%%
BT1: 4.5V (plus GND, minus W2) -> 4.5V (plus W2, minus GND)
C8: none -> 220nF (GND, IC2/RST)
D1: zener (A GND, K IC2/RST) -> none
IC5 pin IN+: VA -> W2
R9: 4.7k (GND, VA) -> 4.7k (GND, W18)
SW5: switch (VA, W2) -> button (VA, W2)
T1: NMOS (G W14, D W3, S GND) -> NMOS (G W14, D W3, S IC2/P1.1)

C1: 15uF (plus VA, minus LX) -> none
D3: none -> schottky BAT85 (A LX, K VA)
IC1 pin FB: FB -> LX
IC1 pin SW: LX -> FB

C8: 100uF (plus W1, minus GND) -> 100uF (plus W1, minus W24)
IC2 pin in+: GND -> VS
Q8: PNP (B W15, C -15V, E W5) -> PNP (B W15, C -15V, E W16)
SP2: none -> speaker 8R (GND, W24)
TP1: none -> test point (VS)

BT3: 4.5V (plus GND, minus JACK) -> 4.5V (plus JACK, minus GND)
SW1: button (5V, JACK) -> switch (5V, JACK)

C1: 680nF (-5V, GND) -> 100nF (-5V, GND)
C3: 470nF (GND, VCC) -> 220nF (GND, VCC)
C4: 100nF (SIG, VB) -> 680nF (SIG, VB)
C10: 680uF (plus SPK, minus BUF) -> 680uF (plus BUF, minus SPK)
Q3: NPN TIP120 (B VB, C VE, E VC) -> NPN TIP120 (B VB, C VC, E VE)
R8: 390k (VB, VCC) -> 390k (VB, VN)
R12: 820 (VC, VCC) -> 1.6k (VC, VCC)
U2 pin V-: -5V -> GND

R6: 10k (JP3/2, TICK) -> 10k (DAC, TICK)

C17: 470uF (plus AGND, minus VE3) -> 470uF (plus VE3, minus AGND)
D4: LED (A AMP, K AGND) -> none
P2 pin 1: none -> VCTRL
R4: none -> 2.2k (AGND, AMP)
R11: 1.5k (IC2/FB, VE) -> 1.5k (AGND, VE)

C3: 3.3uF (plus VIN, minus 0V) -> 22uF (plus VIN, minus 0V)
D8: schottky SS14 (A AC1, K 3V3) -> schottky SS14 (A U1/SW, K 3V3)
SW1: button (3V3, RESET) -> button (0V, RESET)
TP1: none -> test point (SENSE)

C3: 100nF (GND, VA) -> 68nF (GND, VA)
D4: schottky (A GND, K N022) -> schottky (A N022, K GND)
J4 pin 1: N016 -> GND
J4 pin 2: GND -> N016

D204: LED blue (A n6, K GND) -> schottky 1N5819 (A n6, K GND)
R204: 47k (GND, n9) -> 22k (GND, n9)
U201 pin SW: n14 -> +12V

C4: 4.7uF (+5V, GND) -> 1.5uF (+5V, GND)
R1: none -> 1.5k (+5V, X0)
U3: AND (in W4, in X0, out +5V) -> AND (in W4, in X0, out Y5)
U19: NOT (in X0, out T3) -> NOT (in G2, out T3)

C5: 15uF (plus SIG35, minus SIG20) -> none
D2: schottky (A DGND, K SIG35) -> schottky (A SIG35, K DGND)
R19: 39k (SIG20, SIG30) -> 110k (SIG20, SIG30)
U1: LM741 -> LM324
%%
--- What you are asked to do ---
Would you restate every record word for word?

--- Exercise result ---
BT1: 4.5V (plus GND, minus W2) -> 4.5V (plus W2, minus GND)
C8: none -> 220nF (GND, IC2/RST)
D1: zener (A GND, K IC2/RST) -> none
IC5 pin IN+: VA -> W2
R9: 4.7k (GND, VA) -> 4.7k (GND, W18)
SW5: switch (VA, W2) -> button (VA, W2)
T1: NMOS (G W14, D W3, S GND) -> NMOS (G W14, D W3, S IC2/P1.1)

C1: 15uF (plus VA, minus LX) -> none
D3: none -> schottky BAT85 (A LX, K VA)
IC1 pin FB: FB -> LX
IC1 pin SW: LX -> FB

C8: 100uF (plus W1, minus GND) -> 100uF (plus W1, minus W24)
IC2 pin in+: GND -> VS
Q8: PNP (B W15, C -15V, E W5) -> PNP (B W15, C -15V, E W16)
SP2: none -> speaker 8R (GND, W24)
TP1: none -> test point (VS)

BT3: 4.5V (plus GND, minus JACK) -> 4.5V (plus JACK, minus GND)
SW1: button (5V, JACK) -> switch (5V, JACK)

C1: 680nF (-5V, GND) -> 100nF (-5V, GND)
C3: 470nF (GND, VCC) -> 220nF (GND, VCC)
C4: 100nF (SIG, VB) -> 680nF (SIG, VB)
C10: 680uF (plus SPK, minus BUF) -> 680uF (plus BUF, minus SPK)
Q3: NPN TIP120 (B VB, C VE, E VC) -> NPN TIP120 (B VB, C VC, E VE)
R8: 390k (VB, VCC) -> 390k (VB, VN)
R12: 820 (VC, VCC) -> 1.6k (VC, VCC)
U2 pin V-: -5V -> GND

R6: 10k (JP3/2, TICK) -> 10k (DAC, TICK)

C17: 470uF (plus AGND, minus VE3) -> 470uF (plus VE3, minus AGND)
D4: LED (A AMP, K AGND) -> none
P2 pin 1: none -> VCTRL
R4: none -> 2.2k (AGND, AMP)
R11: 1.5k (IC2/FB, VE) -> 1.5k (AGND, VE)

C3: 3.3uF (plus VIN, minus 0V) -> 22uF (plus VIN, minus 0V)
D8: schottky SS14 (A AC1, K 3V3) -> schottky SS14 (A U1/SW, K 3V3)
SW1: button (3V3, RESET) -> button (0V, RESET)
TP1: none -> test point (SENSE)

C3: 100nF (GND, VA) -> 68nF (GND, VA)
D4: schottky (A GND, K N022) -> schottky (A N022, K GND)
J4 pin 1: N016 -> GND
J4 pin 2: GND -> N016

D204: LED blue (A n6, K GND) -> schottky 1N5819 (A n6, K GND)
R204: 47k (GND, n9) -> 22k (GND, n9)
U201 pin SW: n14 -> +12V

C4: 4.7uF (+5V, GND) -> 1.5uF (+5V, GND)
R1: none -> 1.5k (+5V, X0)
U3: AND (in W4, in X0, out +5V) -> AND (in W4, in X0, out Y5)
U19: NOT (in X0, out T3) -> NOT (in G2, out T3)

C5: 15uF (plus SIG35, minus SIG20) -> none
D2: schottky (A DGND, K SIG35) -> schottky (A SIG35, K DGND)
R19: 39k (SIG20, SIG30) -> 110k (SIG20, SIG30)
U1: LM741 -> LM324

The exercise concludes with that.